## PROBLEM TO SOLVE
The response should hold each line from the entries below where "brown" is found.

## GIVEN ENTRIES

■ ■ ■

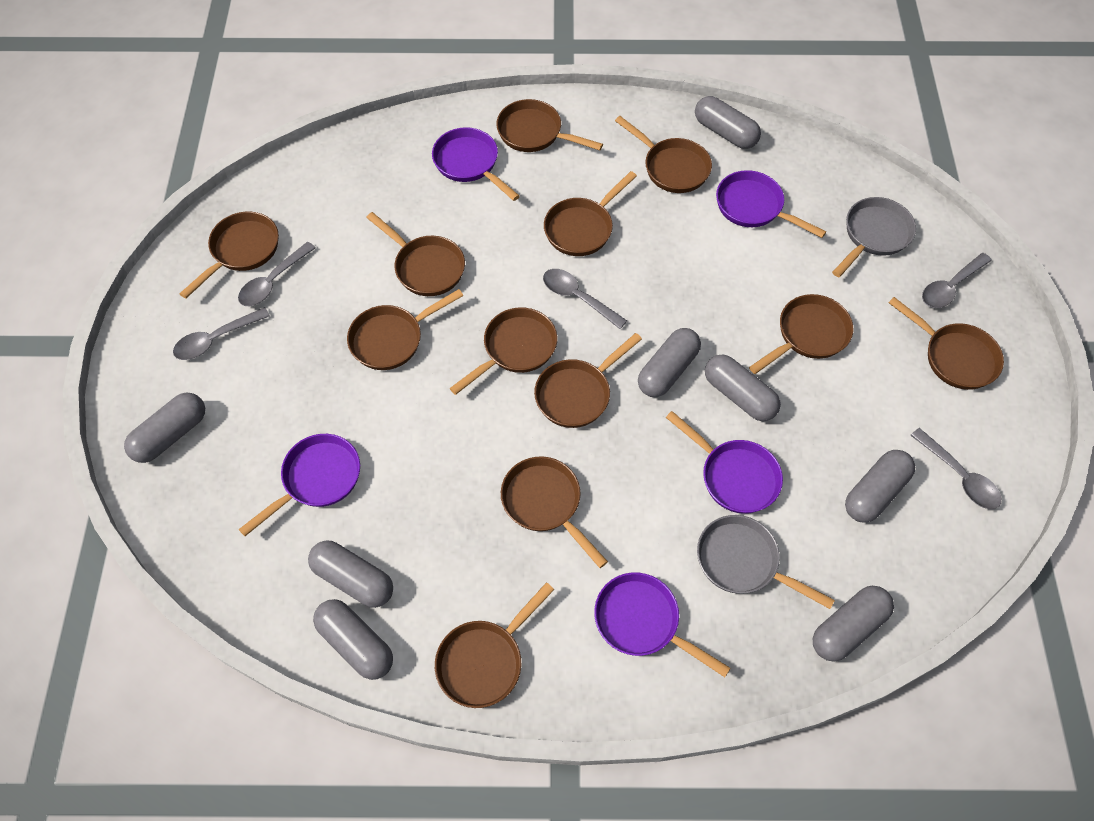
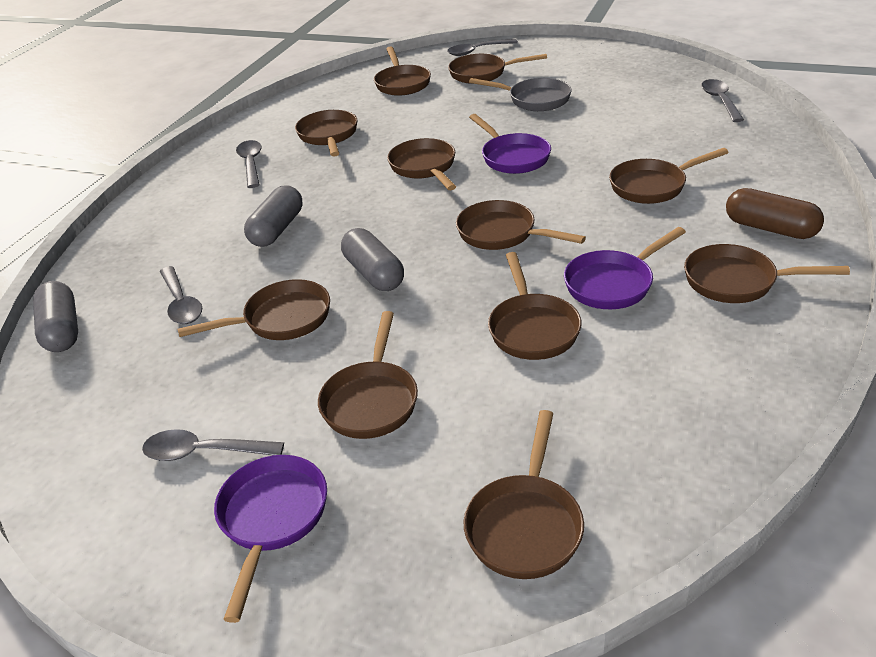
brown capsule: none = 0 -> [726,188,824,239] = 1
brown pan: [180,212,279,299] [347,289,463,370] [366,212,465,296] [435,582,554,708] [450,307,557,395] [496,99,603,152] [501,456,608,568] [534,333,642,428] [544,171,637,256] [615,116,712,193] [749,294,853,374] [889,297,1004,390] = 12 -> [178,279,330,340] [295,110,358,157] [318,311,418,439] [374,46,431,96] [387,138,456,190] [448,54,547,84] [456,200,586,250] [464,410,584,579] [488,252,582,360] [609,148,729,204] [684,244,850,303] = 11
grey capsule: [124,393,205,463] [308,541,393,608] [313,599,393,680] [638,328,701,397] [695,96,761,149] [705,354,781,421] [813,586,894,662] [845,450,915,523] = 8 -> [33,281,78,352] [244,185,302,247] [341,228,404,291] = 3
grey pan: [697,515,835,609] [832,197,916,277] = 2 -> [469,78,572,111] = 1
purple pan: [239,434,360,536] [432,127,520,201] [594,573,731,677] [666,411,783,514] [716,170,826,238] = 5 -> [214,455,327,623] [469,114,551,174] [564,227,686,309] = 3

■ ■ ■

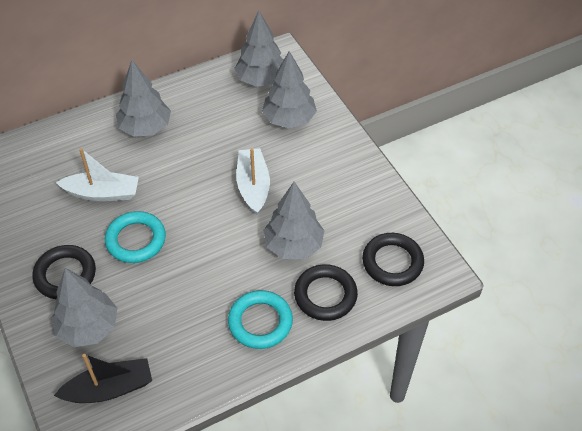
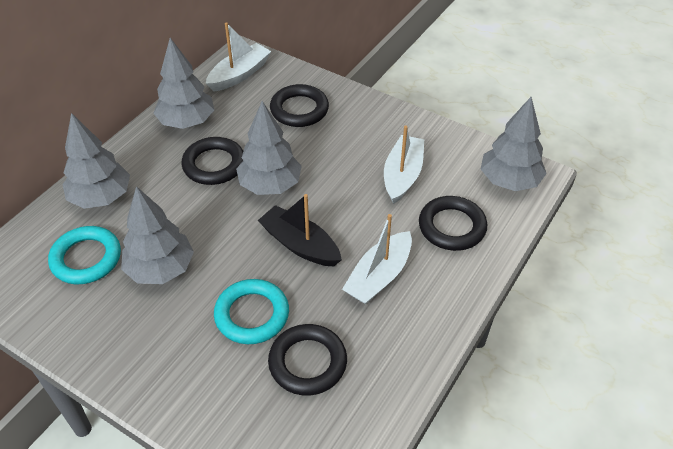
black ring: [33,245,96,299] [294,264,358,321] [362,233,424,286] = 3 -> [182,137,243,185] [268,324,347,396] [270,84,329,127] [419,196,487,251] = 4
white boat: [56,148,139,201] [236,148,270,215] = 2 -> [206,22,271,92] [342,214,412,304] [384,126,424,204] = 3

■ ■ ■

## TASK RESPONSE
brown capsule: none = 0 -> [726,188,824,239] = 1
brown pan: [180,212,279,299] [347,289,463,370] [366,212,465,296] [435,582,554,708] [450,307,557,395] [496,99,603,152] [501,456,608,568] [534,333,642,428] [544,171,637,256] [615,116,712,193] [749,294,853,374] [889,297,1004,390] = 12 -> [178,279,330,340] [295,110,358,157] [318,311,418,439] [374,46,431,96] [387,138,456,190] [448,54,547,84] [456,200,586,250] [464,410,584,579] [488,252,582,360] [609,148,729,204] [684,244,850,303] = 11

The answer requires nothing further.